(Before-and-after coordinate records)
────────────────────────────────────────

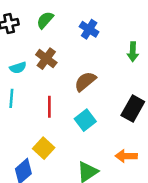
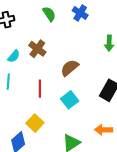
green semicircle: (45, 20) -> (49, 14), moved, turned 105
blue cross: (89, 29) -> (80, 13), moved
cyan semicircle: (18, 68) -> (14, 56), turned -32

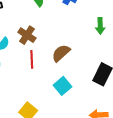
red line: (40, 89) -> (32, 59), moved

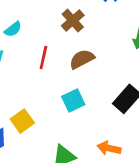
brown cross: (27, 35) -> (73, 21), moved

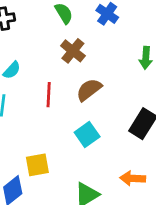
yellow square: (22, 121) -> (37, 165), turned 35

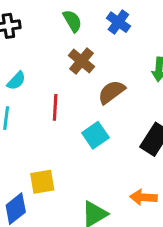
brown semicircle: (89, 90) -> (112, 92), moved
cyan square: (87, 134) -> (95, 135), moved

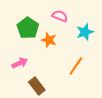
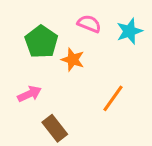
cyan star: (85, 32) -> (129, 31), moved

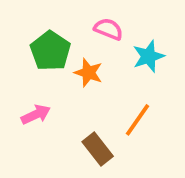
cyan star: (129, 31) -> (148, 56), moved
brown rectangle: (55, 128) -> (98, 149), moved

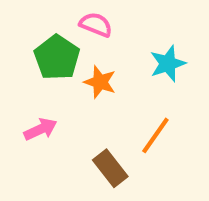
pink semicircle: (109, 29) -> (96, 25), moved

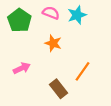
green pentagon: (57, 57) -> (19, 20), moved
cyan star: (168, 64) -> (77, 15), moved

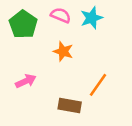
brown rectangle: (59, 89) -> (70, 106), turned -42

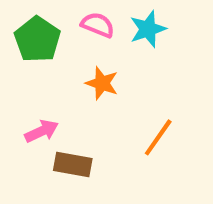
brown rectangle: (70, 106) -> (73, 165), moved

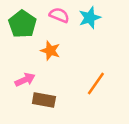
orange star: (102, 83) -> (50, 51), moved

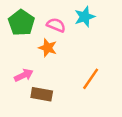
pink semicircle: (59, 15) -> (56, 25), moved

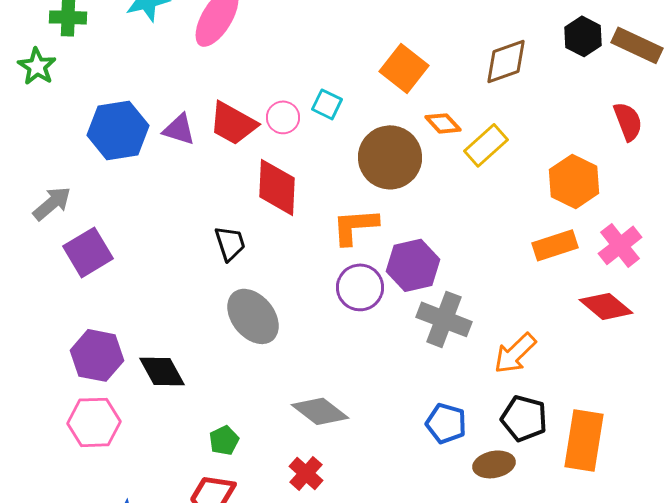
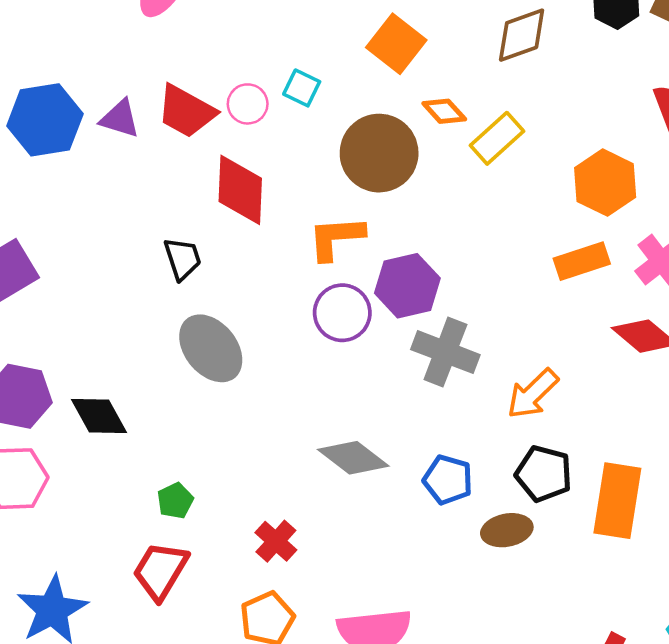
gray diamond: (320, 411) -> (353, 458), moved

────────────────────────────────────────

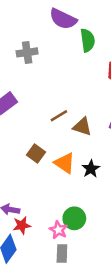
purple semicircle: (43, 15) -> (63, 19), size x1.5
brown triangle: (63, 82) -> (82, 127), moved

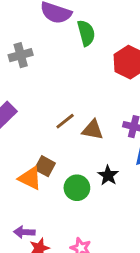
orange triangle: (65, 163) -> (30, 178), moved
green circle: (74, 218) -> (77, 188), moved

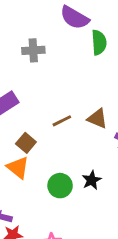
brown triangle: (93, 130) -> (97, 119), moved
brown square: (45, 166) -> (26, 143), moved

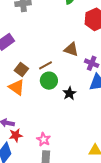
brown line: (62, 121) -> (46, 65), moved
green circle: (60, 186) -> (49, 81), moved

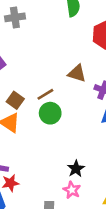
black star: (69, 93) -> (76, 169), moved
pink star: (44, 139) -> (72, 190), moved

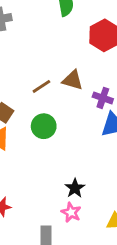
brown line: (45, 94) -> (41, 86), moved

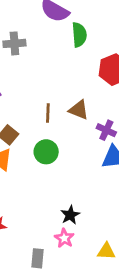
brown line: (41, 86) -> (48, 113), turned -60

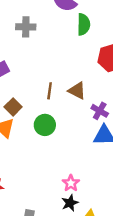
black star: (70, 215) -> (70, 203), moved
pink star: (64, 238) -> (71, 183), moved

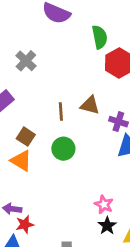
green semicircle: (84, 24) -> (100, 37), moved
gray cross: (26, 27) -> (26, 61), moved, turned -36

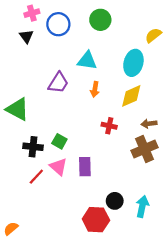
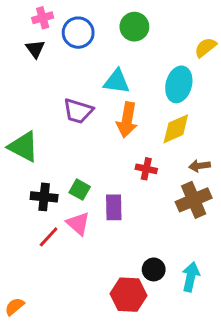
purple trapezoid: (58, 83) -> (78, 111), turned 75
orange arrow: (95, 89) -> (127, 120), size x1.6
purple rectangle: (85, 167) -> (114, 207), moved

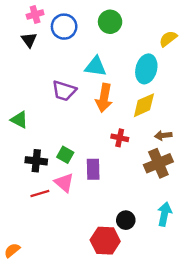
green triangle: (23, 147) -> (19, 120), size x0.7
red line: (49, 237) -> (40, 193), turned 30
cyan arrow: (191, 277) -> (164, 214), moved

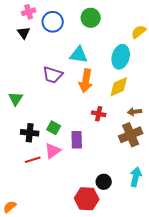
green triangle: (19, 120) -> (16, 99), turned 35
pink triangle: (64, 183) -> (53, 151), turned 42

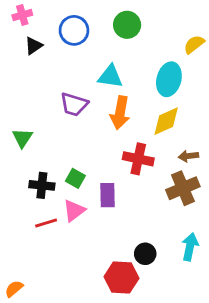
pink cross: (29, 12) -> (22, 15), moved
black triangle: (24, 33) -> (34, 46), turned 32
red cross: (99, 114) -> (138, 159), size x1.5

────────────────────────────────────────

(Activity) Extract the part of the records that opens with the line containing "green triangle: (19, 120)" and closes with the line containing "red cross: (99, 114) -> (138, 159), size x1.5". Take only those lines, exactly, and no pictures.

(Answer to the problem)
green triangle: (19, 120) -> (16, 99), turned 35
pink triangle: (64, 183) -> (53, 151), turned 42

pink cross: (29, 12) -> (22, 15), moved
black triangle: (24, 33) -> (34, 46), turned 32
red cross: (99, 114) -> (138, 159), size x1.5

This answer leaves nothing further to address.